## Instructions to follow
Reproduce only this range: the line holding "pink light bulb: 2 -> 3" through the last line of the data below, both included, exactly, with no pictures.

Image change detection data
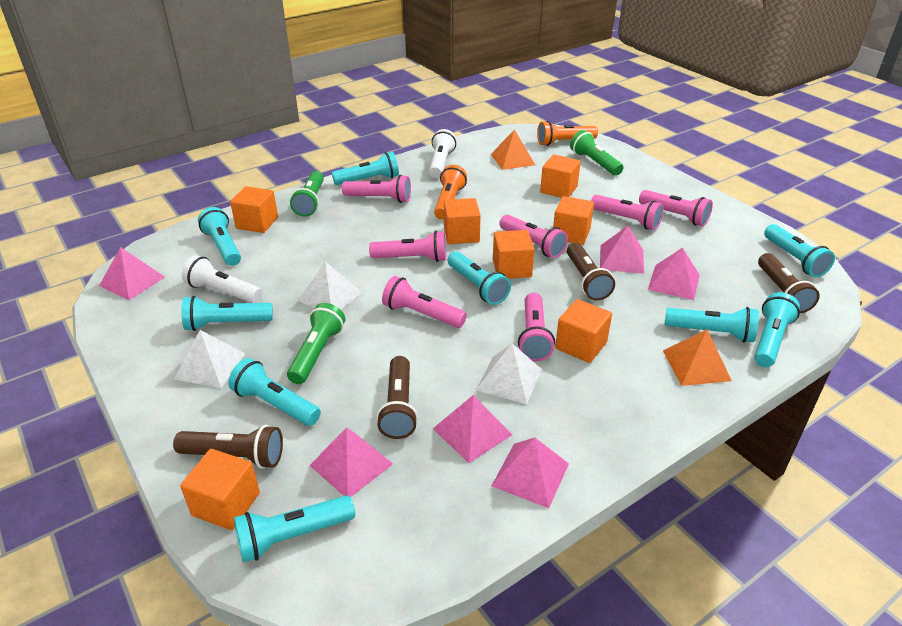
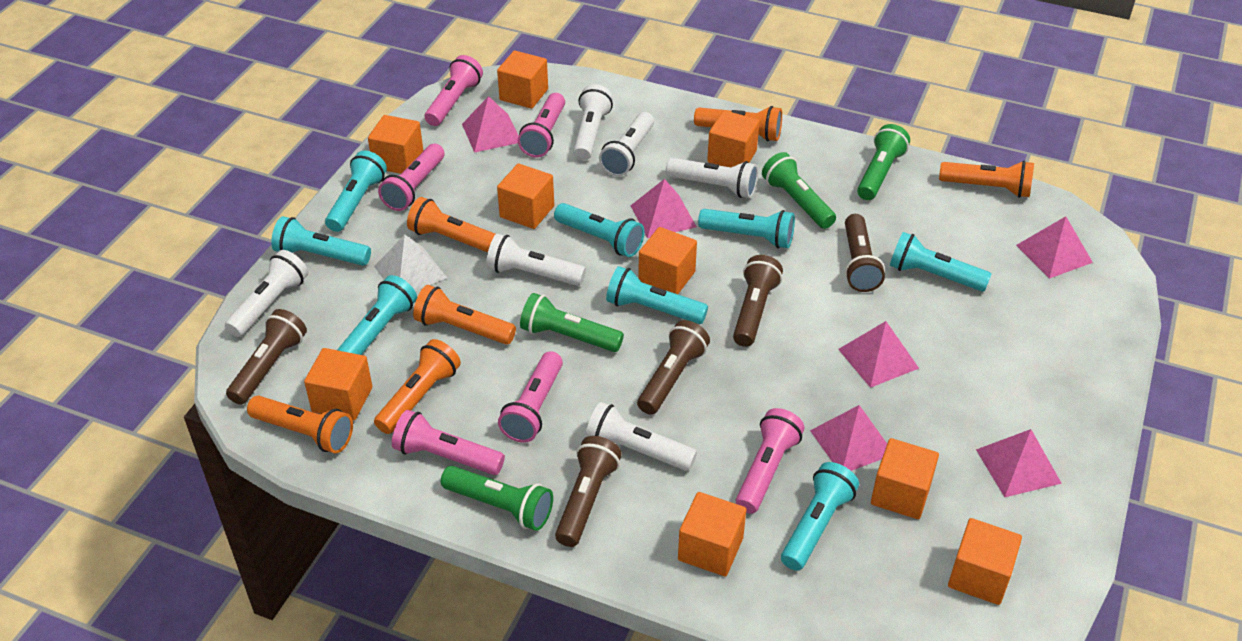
brown flashlight: 4 -> 5
green flashlight: 3 -> 4
orange cube: 7 -> 9
orange flashlight: 2 -> 6
orange pyramid: 2 -> 0
pink flashlight: 7 -> 6
turquoise flashlight: 9 -> 8
white flashlight: 2 -> 6
white pyramid: 3 -> 1

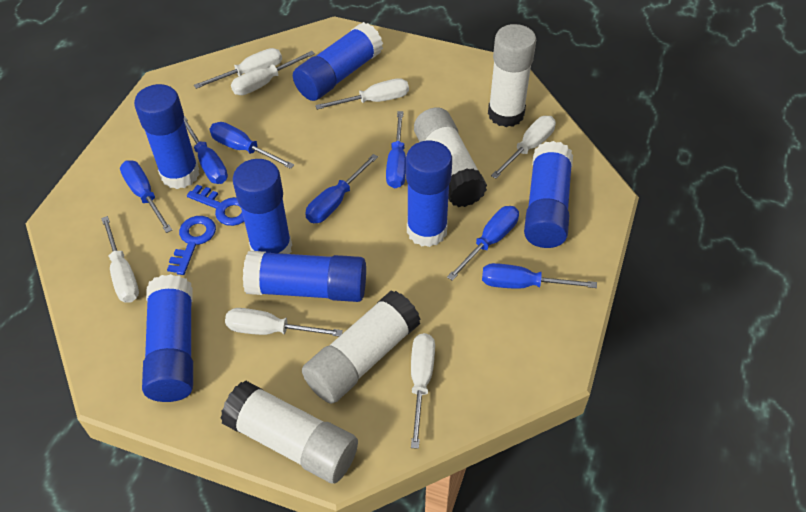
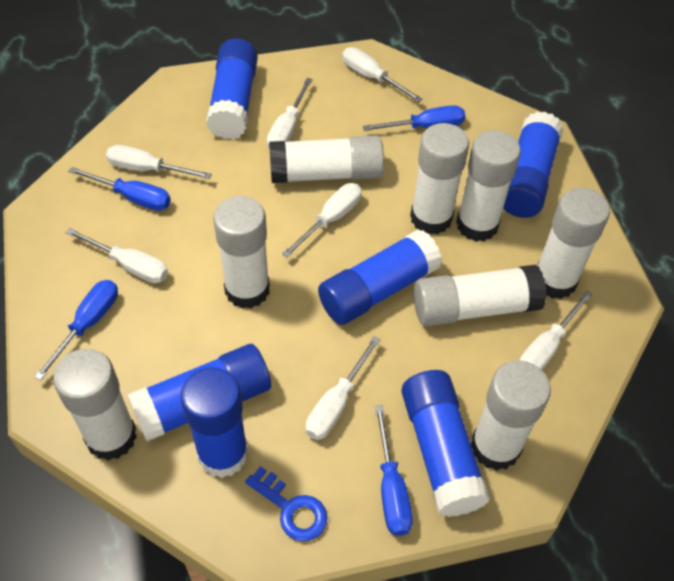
blue glue stick: 7 -> 6
blue key: 2 -> 1
blue screwdriver: 7 -> 4
white glue stick: 4 -> 8

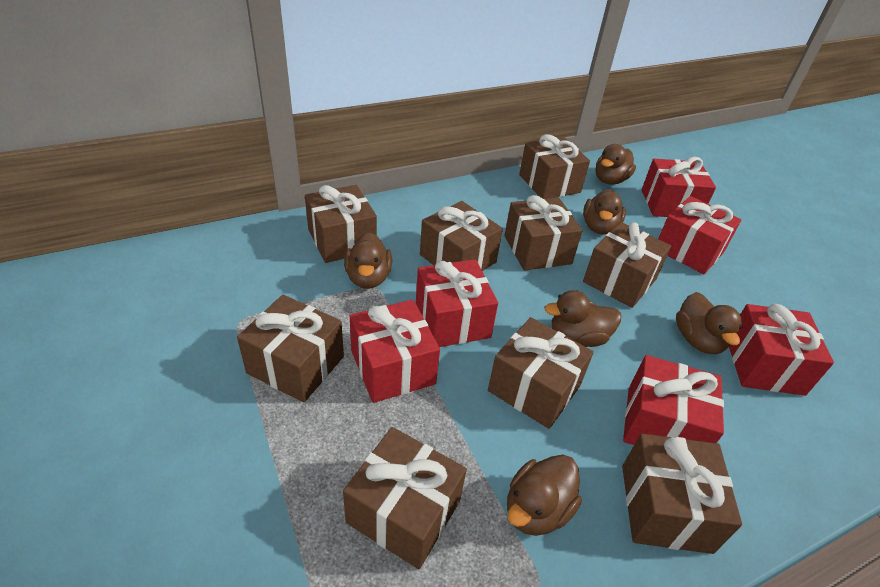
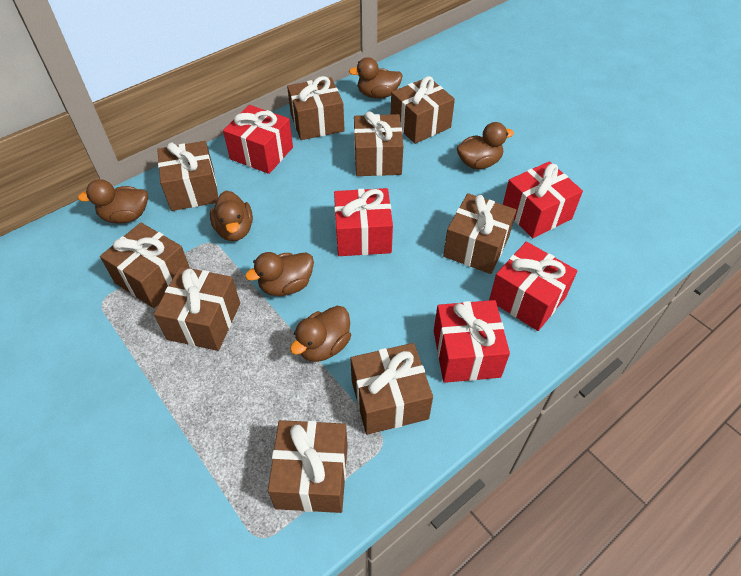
red gift: 6 -> 5

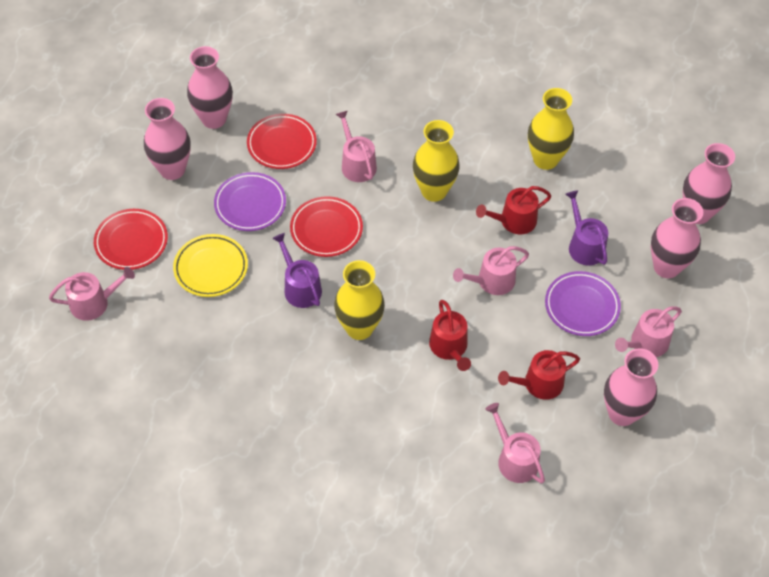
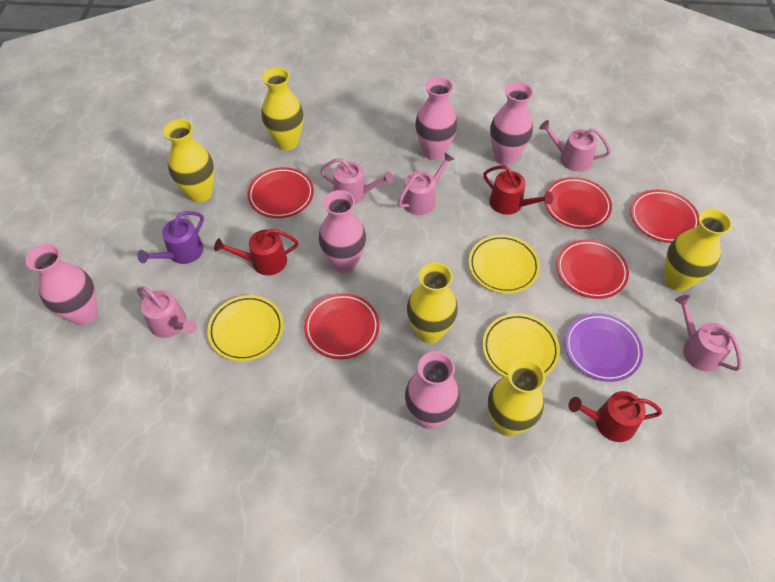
purple plate: 2 -> 1
purple watering can: 2 -> 1
red plate: 3 -> 5
yellow plate: 1 -> 3
yellow vase: 3 -> 5

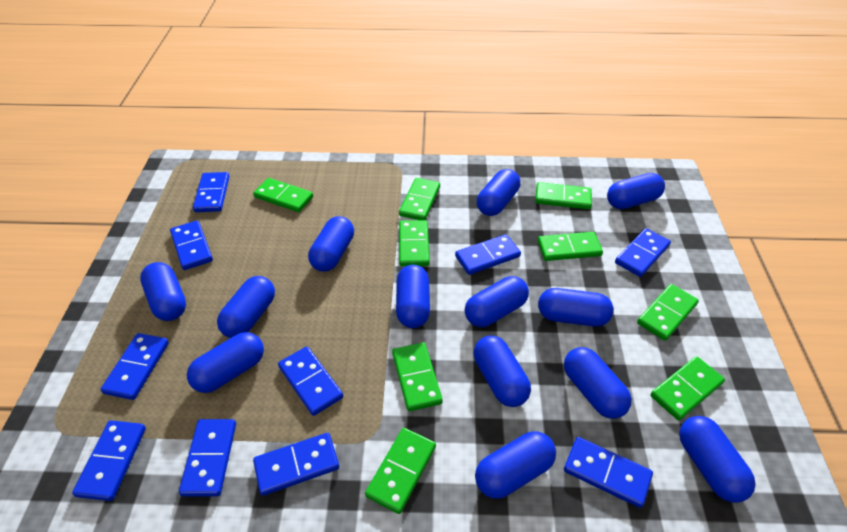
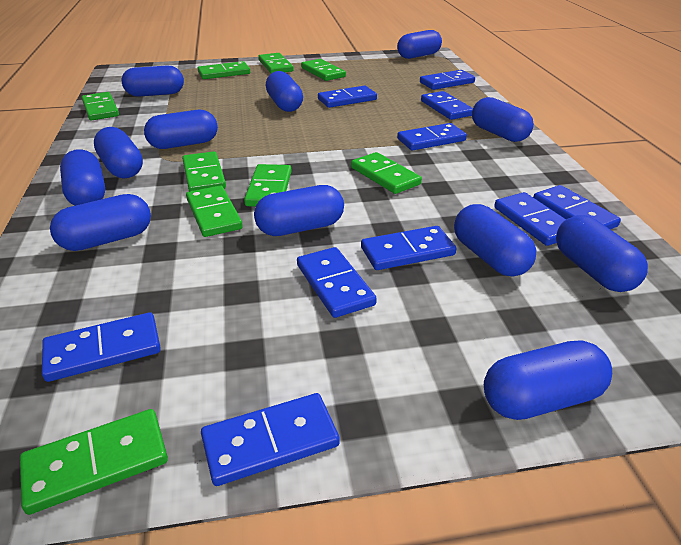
blue capsule: 13 -> 12

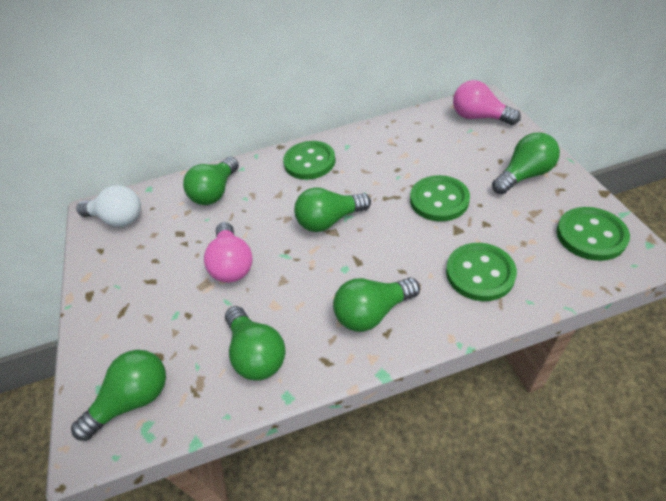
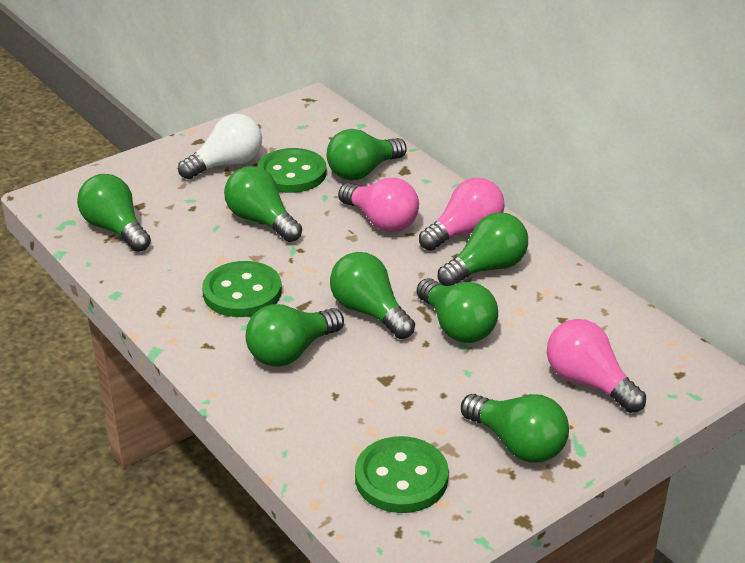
green button: 4 -> 3
green light bulb: 6 -> 8
pink light bulb: 2 -> 3

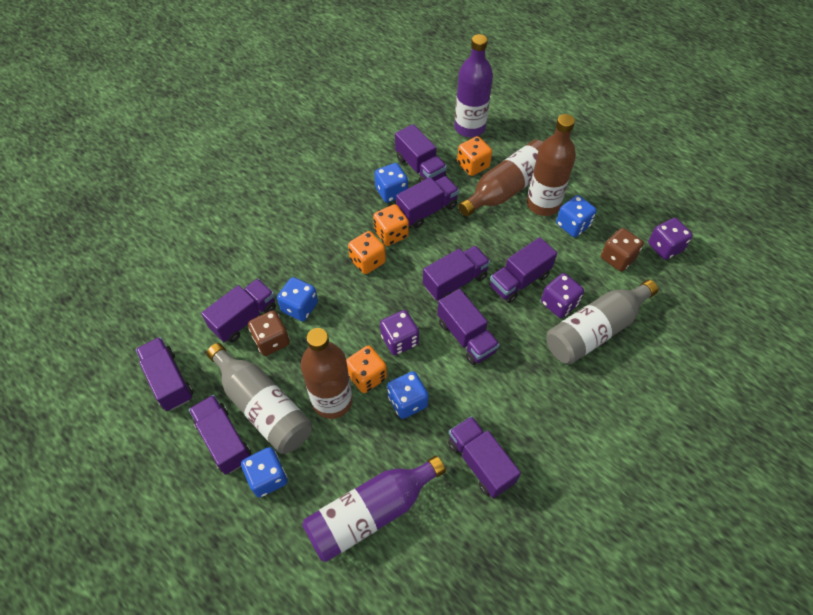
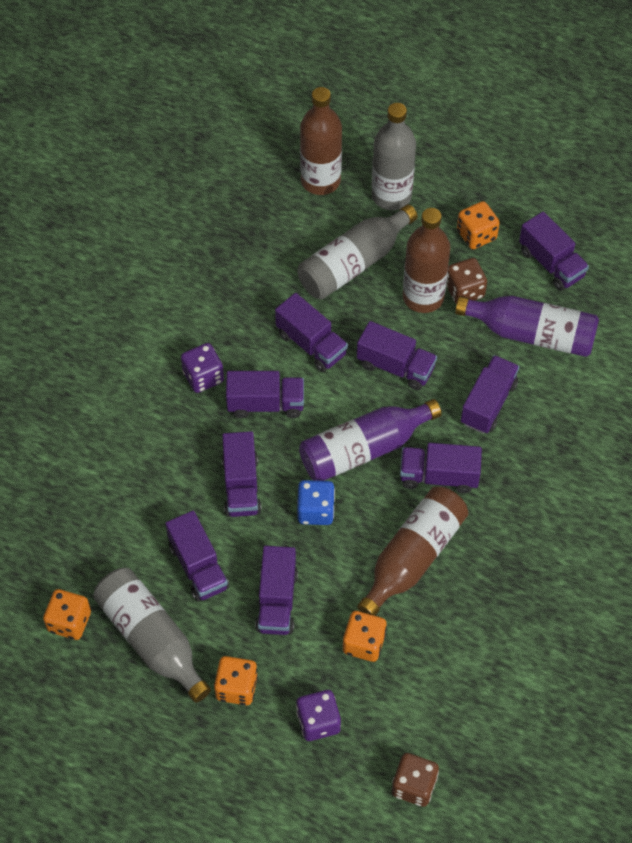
blue dice: 5 -> 1
grey bottle: 2 -> 3
purple dice: 3 -> 2

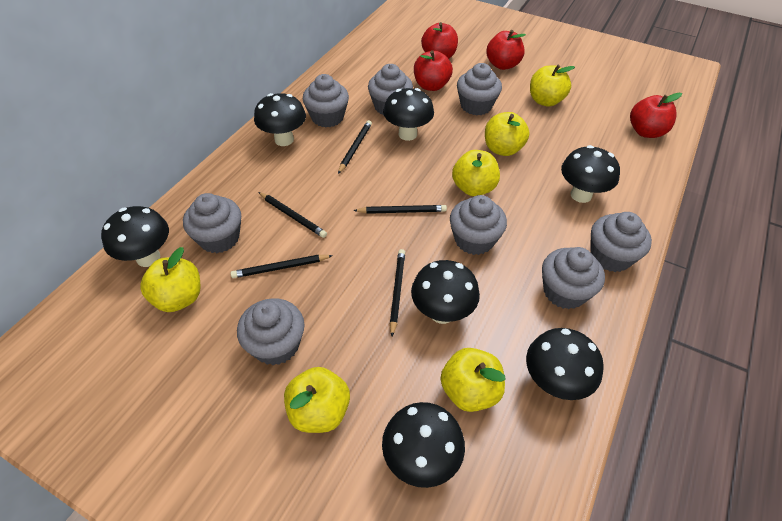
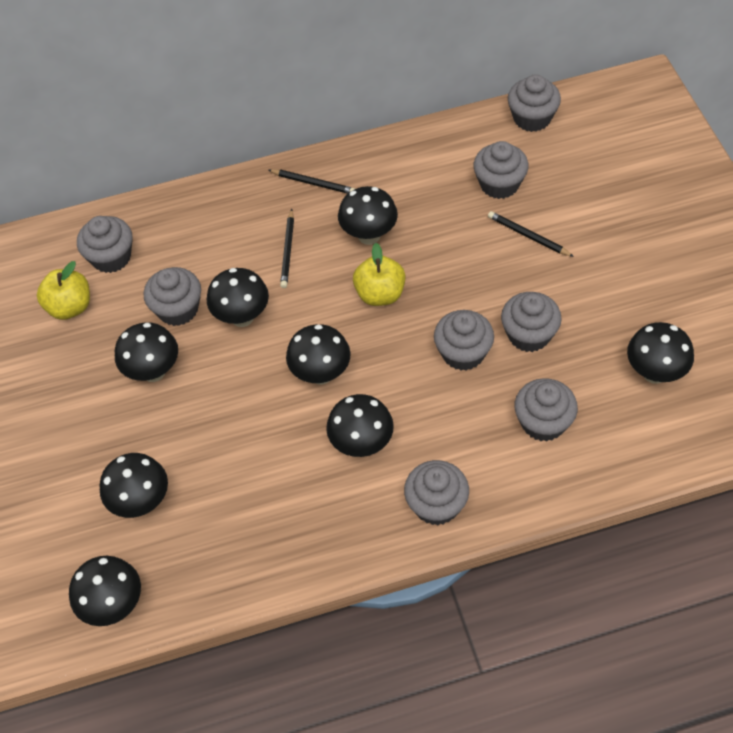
black mushroom: 7 -> 8
black pencil: 5 -> 3
red apple: 4 -> 0
yellow apple: 6 -> 2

## Response area
pink light bulb: 2 -> 3

blue dice: 5 -> 1
grey bottle: 2 -> 3
purple dice: 3 -> 2

black mushroom: 7 -> 8
black pencil: 5 -> 3
red apple: 4 -> 0
yellow apple: 6 -> 2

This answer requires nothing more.